PROBLEM TO SOLVE: Each entry should be written out again exactly, so that nothing is lost.

(PROVIDED DATA)

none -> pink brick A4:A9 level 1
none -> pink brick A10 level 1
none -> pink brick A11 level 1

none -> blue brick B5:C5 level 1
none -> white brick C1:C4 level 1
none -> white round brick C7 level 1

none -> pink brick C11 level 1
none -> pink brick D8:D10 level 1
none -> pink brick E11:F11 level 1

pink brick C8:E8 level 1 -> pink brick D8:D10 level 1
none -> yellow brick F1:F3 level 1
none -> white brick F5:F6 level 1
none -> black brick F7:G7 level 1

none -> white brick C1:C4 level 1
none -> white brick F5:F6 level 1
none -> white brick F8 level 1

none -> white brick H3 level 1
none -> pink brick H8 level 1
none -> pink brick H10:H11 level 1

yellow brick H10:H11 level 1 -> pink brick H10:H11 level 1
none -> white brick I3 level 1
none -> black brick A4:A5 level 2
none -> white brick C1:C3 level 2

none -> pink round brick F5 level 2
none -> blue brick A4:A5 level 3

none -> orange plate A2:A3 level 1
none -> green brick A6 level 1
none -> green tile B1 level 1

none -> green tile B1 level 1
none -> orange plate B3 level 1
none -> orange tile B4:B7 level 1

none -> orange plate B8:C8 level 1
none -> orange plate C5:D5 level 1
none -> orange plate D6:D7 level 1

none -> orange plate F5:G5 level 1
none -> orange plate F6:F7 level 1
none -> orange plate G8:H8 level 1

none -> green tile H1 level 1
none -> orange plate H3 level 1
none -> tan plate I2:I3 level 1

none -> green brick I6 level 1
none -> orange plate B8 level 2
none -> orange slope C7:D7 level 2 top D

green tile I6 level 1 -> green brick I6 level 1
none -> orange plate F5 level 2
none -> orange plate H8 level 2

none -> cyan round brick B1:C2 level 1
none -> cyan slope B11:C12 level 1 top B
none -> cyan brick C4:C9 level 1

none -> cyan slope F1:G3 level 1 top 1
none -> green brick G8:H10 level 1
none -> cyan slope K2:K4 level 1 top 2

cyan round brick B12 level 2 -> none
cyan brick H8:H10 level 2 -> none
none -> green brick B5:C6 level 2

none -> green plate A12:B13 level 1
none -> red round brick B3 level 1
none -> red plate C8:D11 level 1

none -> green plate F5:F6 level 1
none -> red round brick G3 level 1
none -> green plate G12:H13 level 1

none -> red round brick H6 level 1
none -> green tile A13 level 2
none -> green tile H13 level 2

(End PROVIDED DATA)

TASK ANSWER:
none -> pink brick A4:A9 level 1
none -> pink brick A10 level 1
none -> pink brick A11 level 1

none -> blue brick B5:C5 level 1
none -> white brick C1:C4 level 1
none -> white round brick C7 level 1

none -> pink brick C11 level 1
none -> pink brick D8:D10 level 1
none -> pink brick E11:F11 level 1

pink brick C8:E8 level 1 -> pink brick D8:D10 level 1
none -> yellow brick F1:F3 level 1
none -> white brick F5:F6 level 1
none -> black brick F7:G7 level 1

none -> white brick C1:C4 level 1
none -> white brick F5:F6 level 1
none -> white brick F8 level 1

none -> white brick H3 level 1
none -> pink brick H8 level 1
none -> pink brick H10:H11 level 1

yellow brick H10:H11 level 1 -> pink brick H10:H11 level 1
none -> white brick I3 level 1
none -> black brick A4:A5 level 2
none -> white brick C1:C3 level 2

none -> pink round brick F5 level 2
none -> blue brick A4:A5 level 3

none -> orange plate A2:A3 level 1
none -> green brick A6 level 1
none -> green tile B1 level 1

none -> green tile B1 level 1
none -> orange plate B3 level 1
none -> orange tile B4:B7 level 1

none -> orange plate B8:C8 level 1
none -> orange plate C5:D5 level 1
none -> orange plate D6:D7 level 1

none -> orange plate F5:G5 level 1
none -> orange plate F6:F7 level 1
none -> orange plate G8:H8 level 1

none -> green tile H1 level 1
none -> orange plate H3 level 1
none -> tan plate I2:I3 level 1

none -> green brick I6 level 1
none -> orange plate B8 level 2
none -> orange slope C7:D7 level 2 top D

green tile I6 level 1 -> green brick I6 level 1
none -> orange plate F5 level 2
none -> orange plate H8 level 2

none -> cyan round brick B1:C2 level 1
none -> cyan slope B11:C12 level 1 top B
none -> cyan brick C4:C9 level 1

none -> cyan slope F1:G3 level 1 top 1
none -> green brick G8:H10 level 1
none -> cyan slope K2:K4 level 1 top 2

cyan round brick B12 level 2 -> none
cyan brick H8:H10 level 2 -> none
none -> green brick B5:C6 level 2

none -> green plate A12:B13 level 1
none -> red round brick B3 level 1
none -> red plate C8:D11 level 1

none -> green plate F5:F6 level 1
none -> red round brick G3 level 1
none -> green plate G12:H13 level 1

none -> red round brick H6 level 1
none -> green tile A13 level 2
none -> green tile H13 level 2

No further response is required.